WHAT IS REQUIRED:
Where a line of the records holds the string "none", copy that line.

========

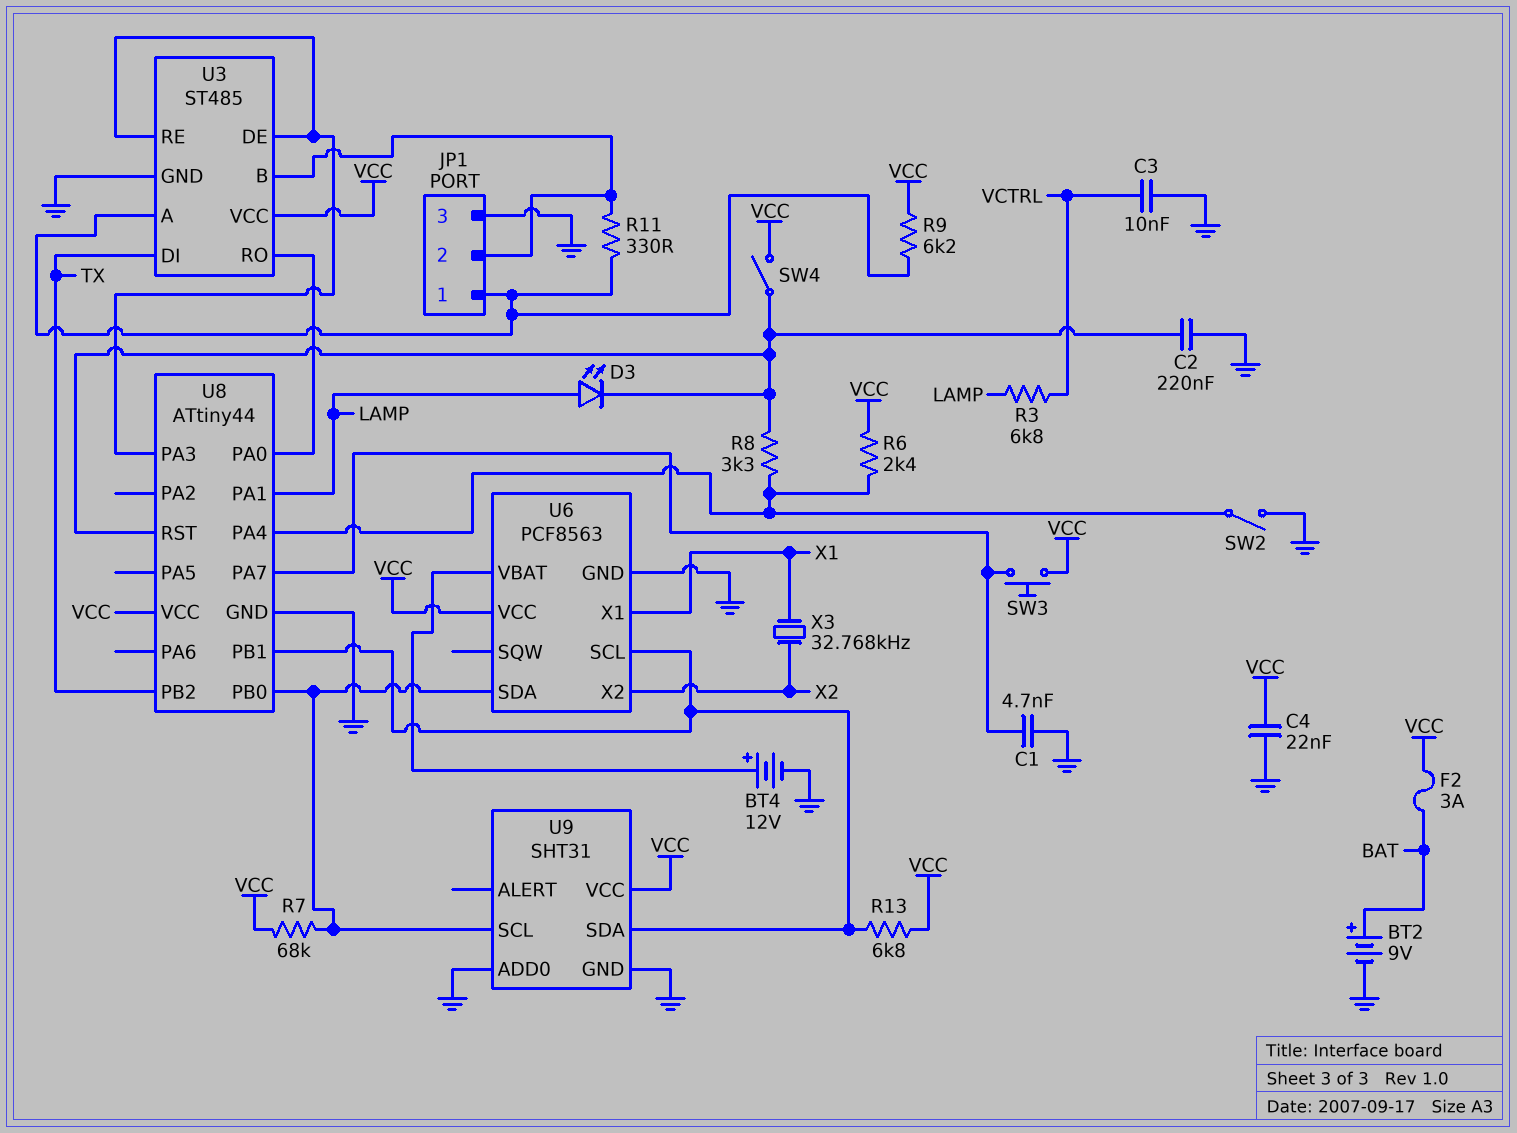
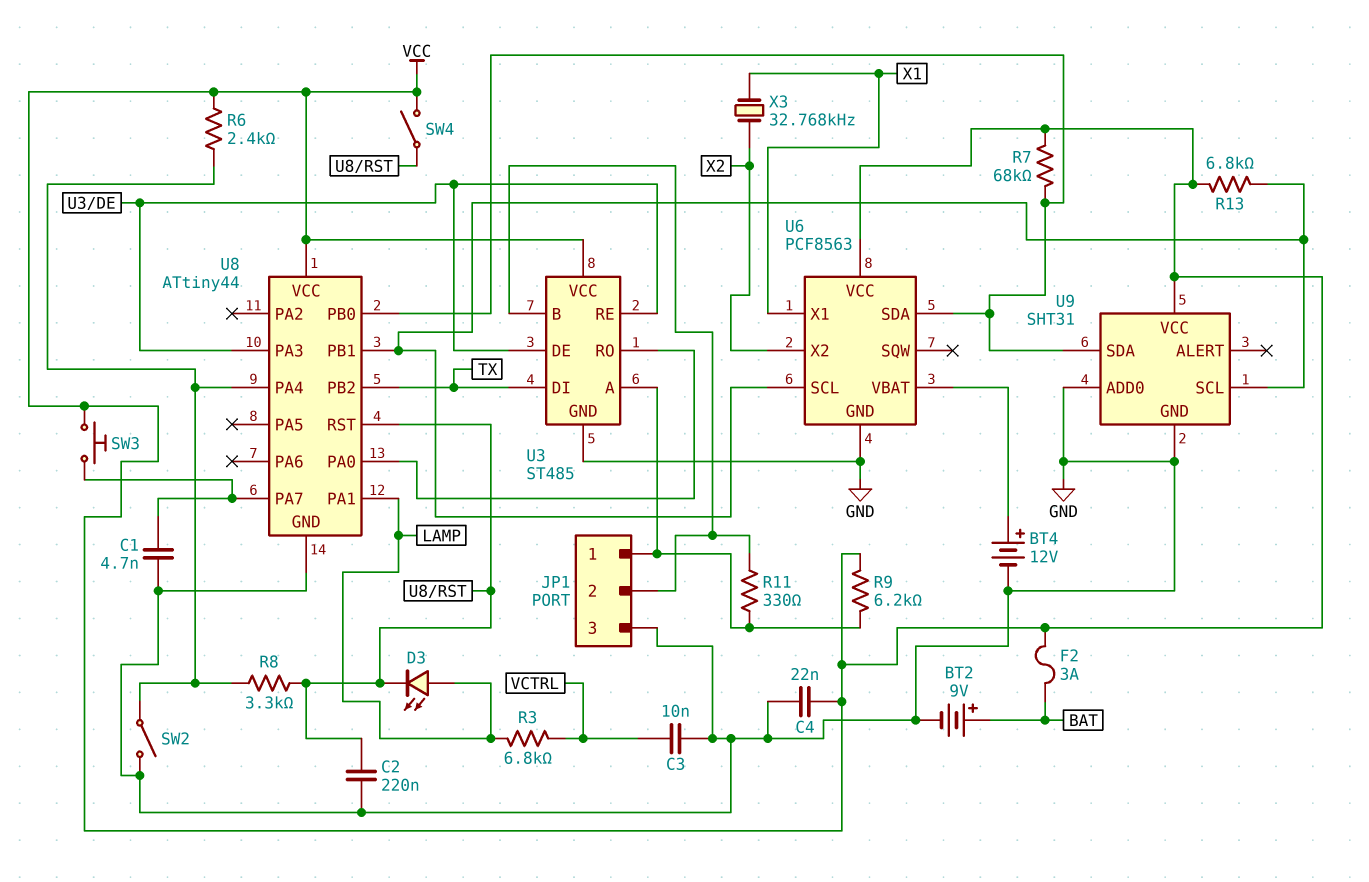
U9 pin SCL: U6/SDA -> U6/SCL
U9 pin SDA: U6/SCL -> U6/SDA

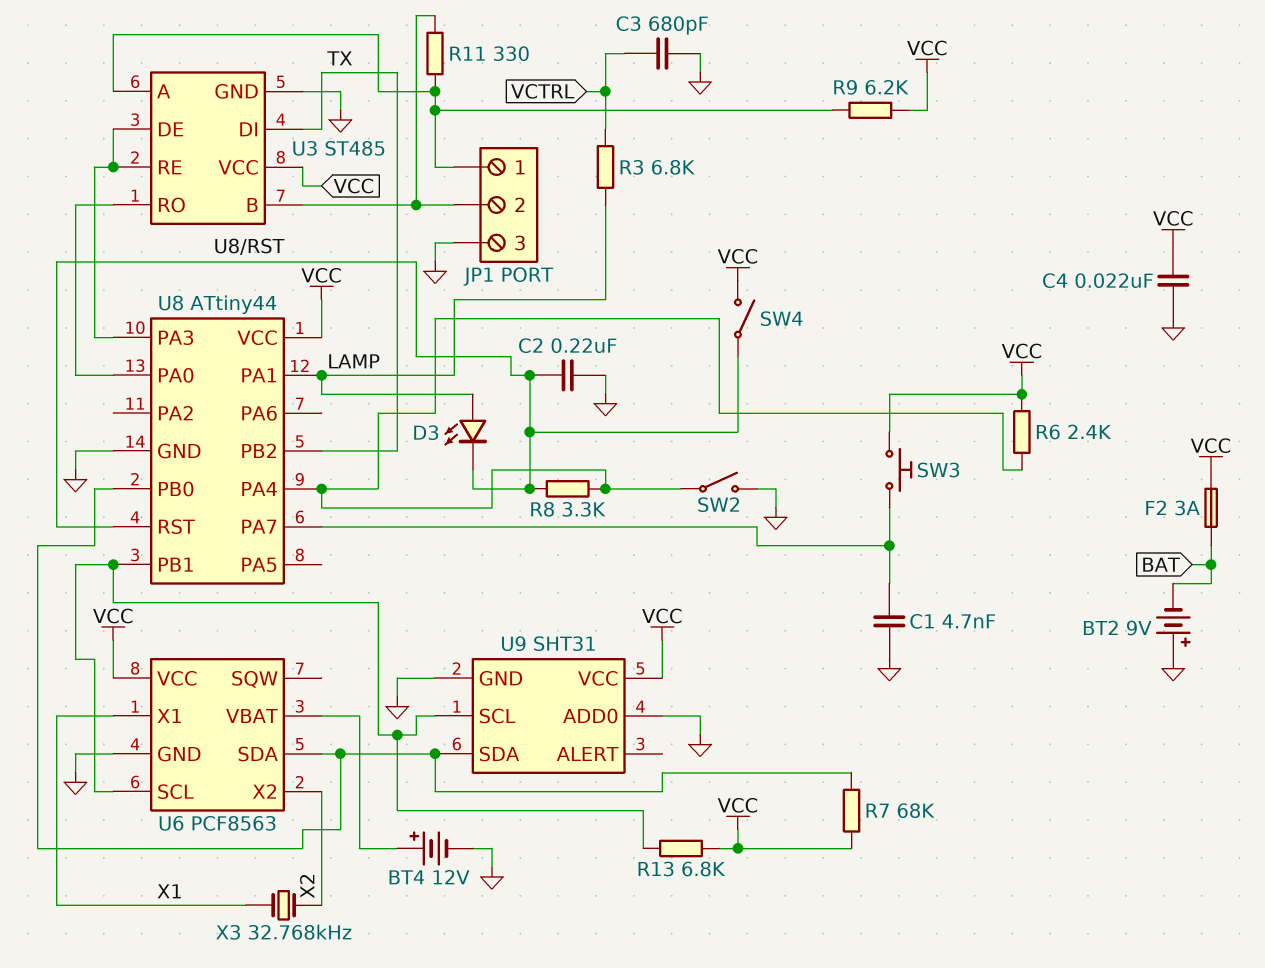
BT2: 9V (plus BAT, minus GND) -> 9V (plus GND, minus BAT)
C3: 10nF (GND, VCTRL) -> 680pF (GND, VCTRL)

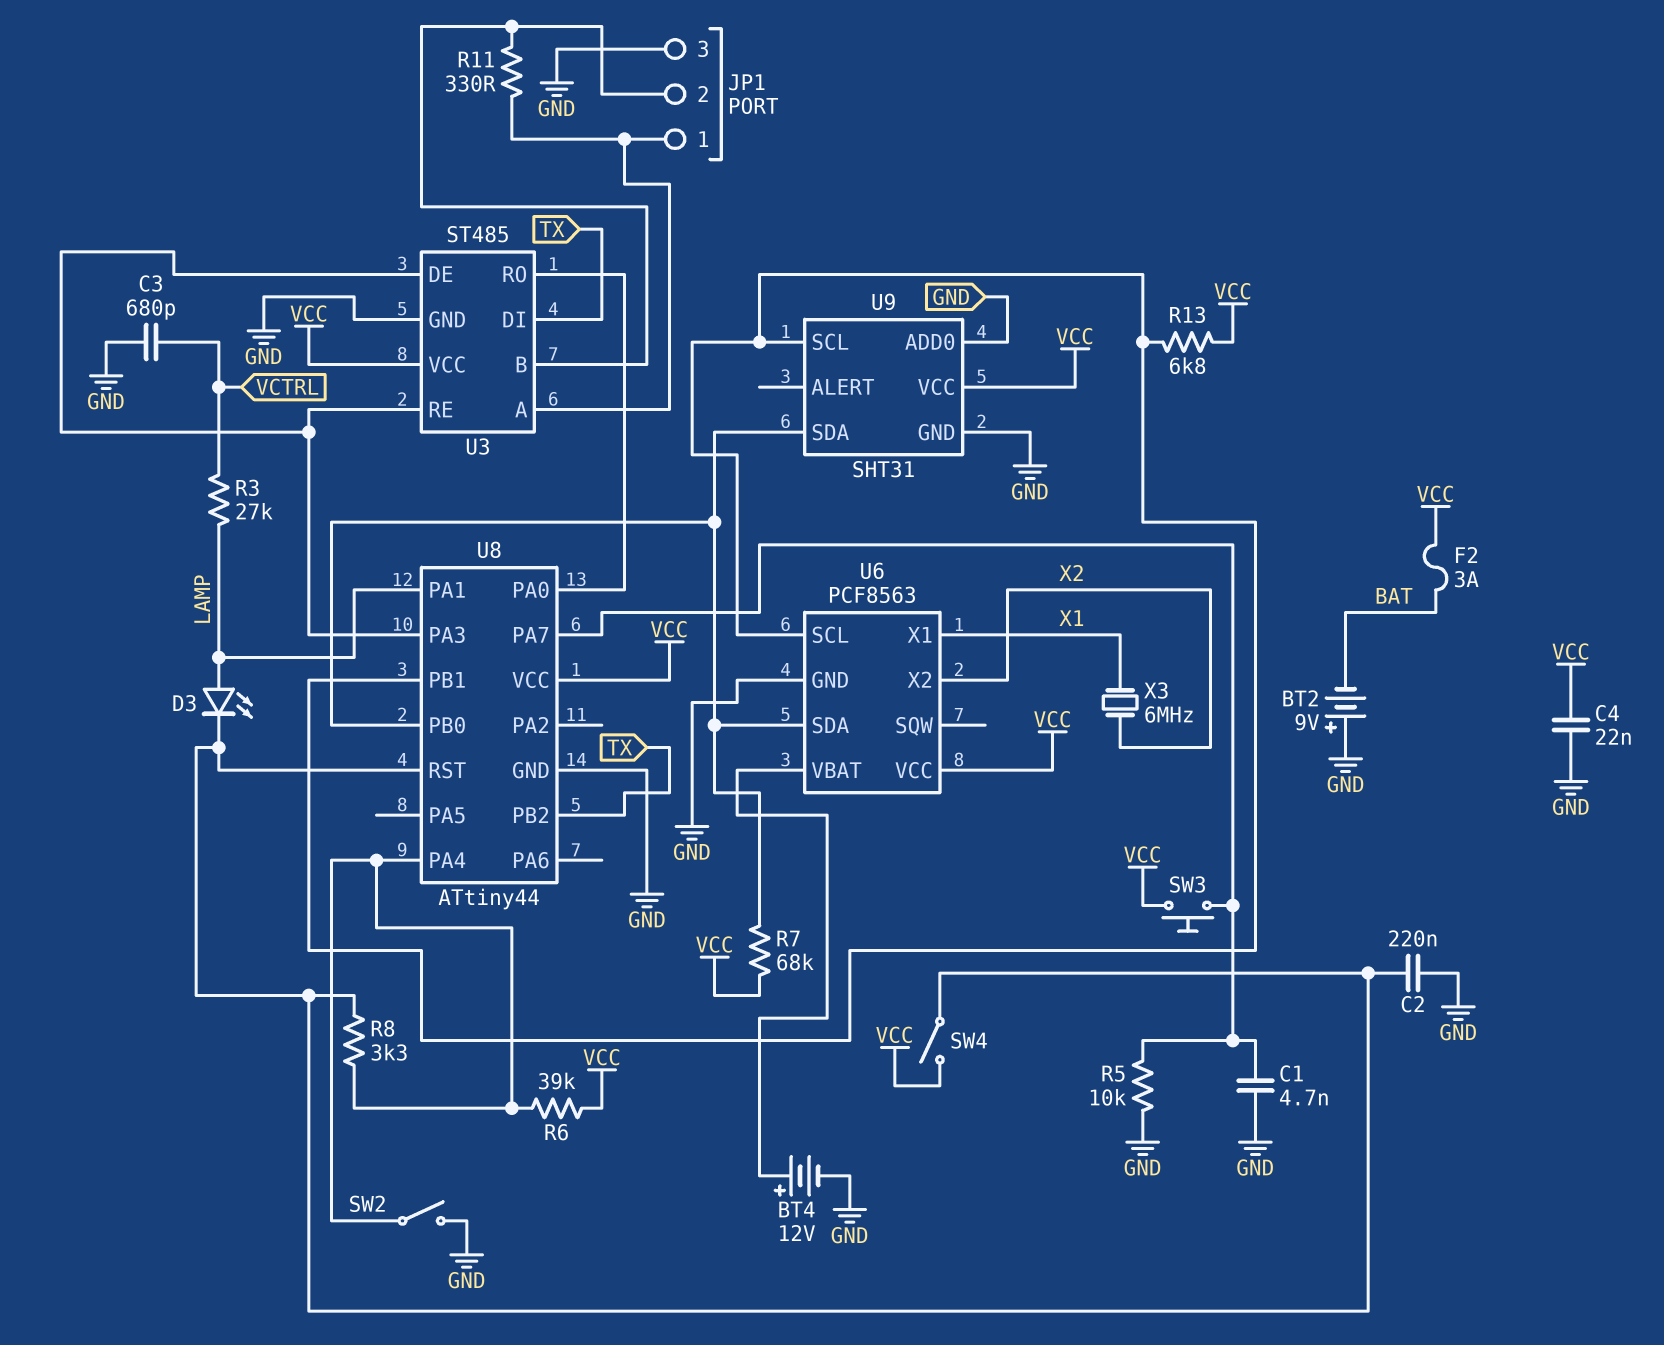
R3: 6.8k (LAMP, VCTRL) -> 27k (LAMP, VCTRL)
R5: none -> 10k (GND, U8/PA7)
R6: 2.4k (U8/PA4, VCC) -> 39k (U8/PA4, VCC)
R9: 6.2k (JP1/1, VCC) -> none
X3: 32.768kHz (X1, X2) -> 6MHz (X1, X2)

========

FINISHED EXERCISE:
R5: none -> 10k (GND, U8/PA7)
R9: 6.2k (JP1/1, VCC) -> none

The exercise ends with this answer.